_Exercise details_
Going from the line that contains "moved: red tonaseban" through the last line of the records, set down each line again exactly, both included, with pictures left out.

Image change detection data:
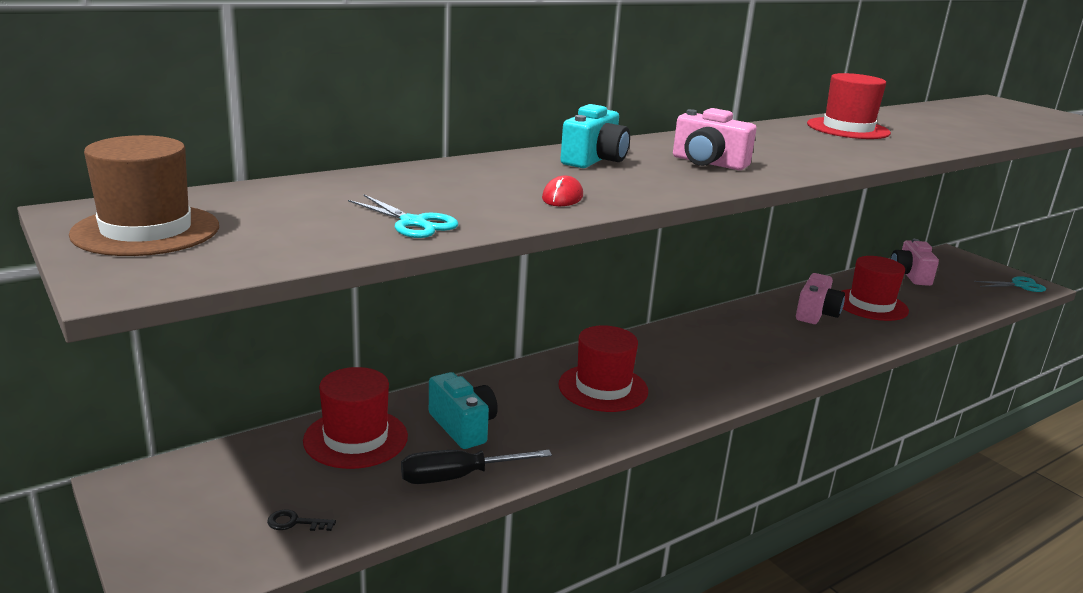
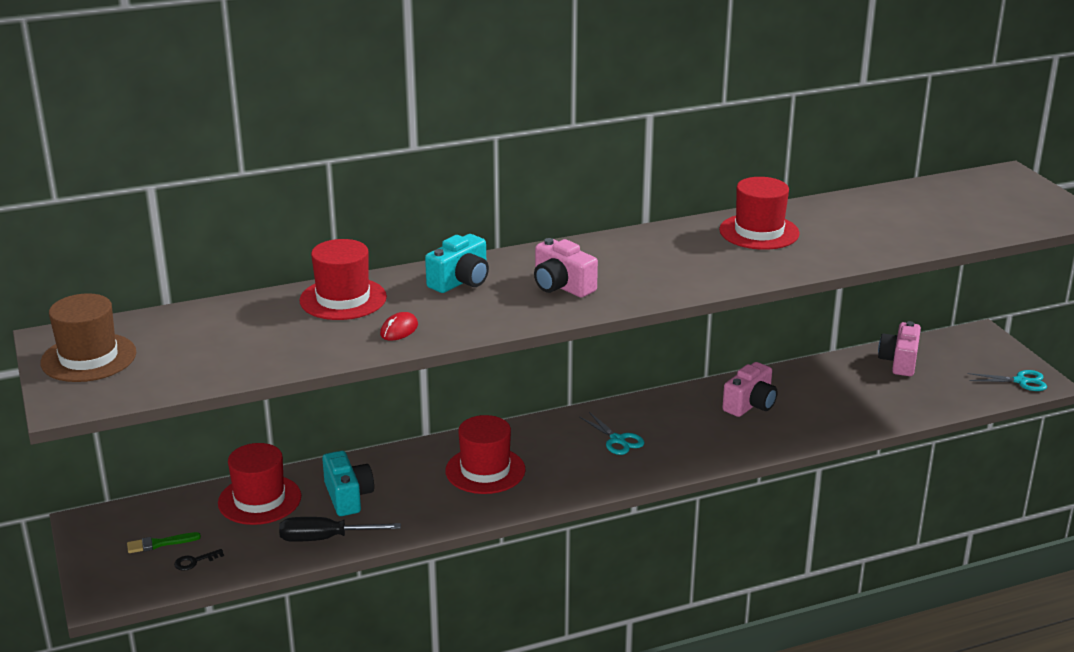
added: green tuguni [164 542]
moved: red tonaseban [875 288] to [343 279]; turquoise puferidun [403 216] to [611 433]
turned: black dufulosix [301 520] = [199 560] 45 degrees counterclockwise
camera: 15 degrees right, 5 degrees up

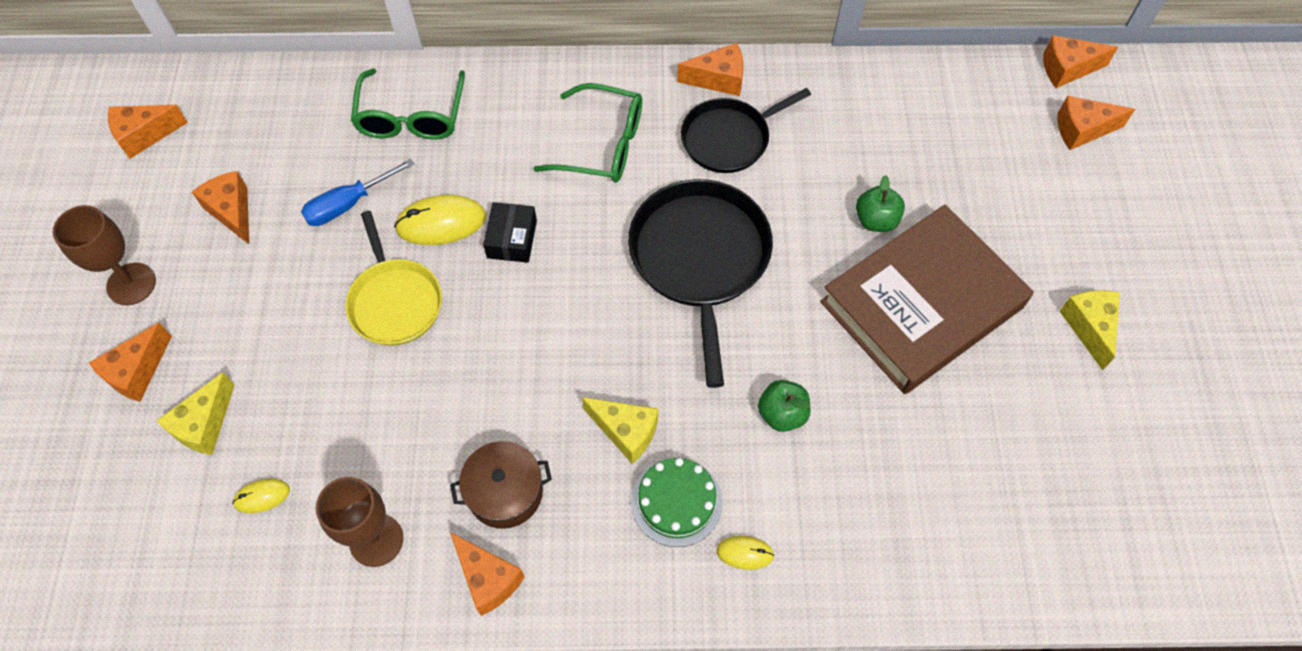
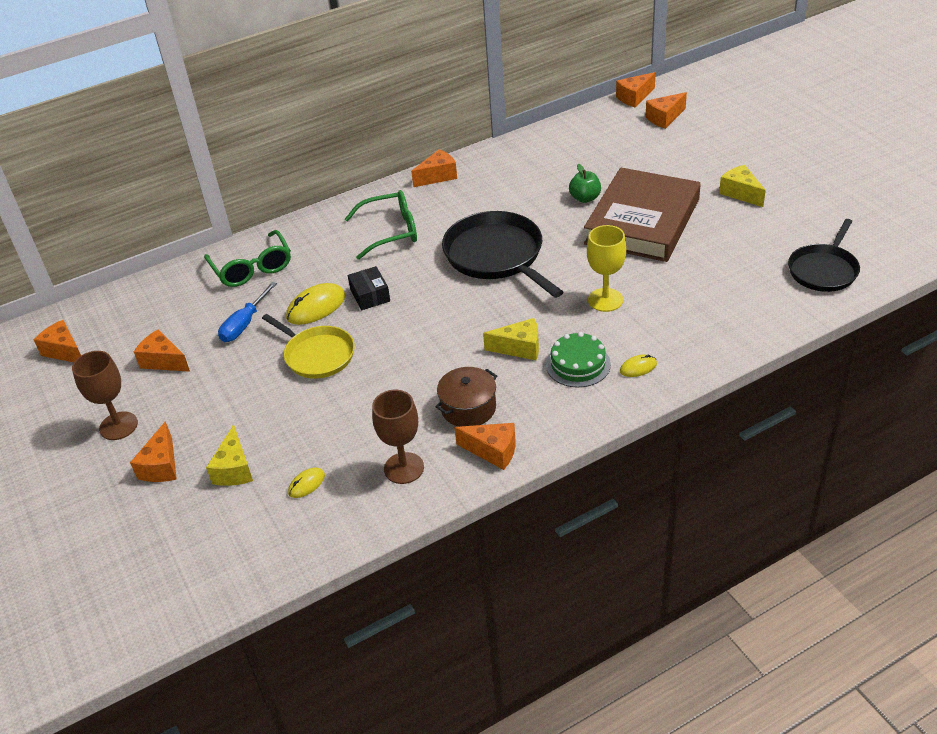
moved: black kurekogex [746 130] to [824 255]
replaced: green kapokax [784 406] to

_Expected answer_
moved: red tonaseban [875 288] to [343 279]; turquoise puferidun [403 216] to [611 433]
turned: black dufulosix [301 520] = [199 560] 45 degrees counterclockwise
camera: 15 degrees right, 5 degrees up

moved: black kurekogex [746 130] to [824 255]
replaced: green kapokax [784 406] to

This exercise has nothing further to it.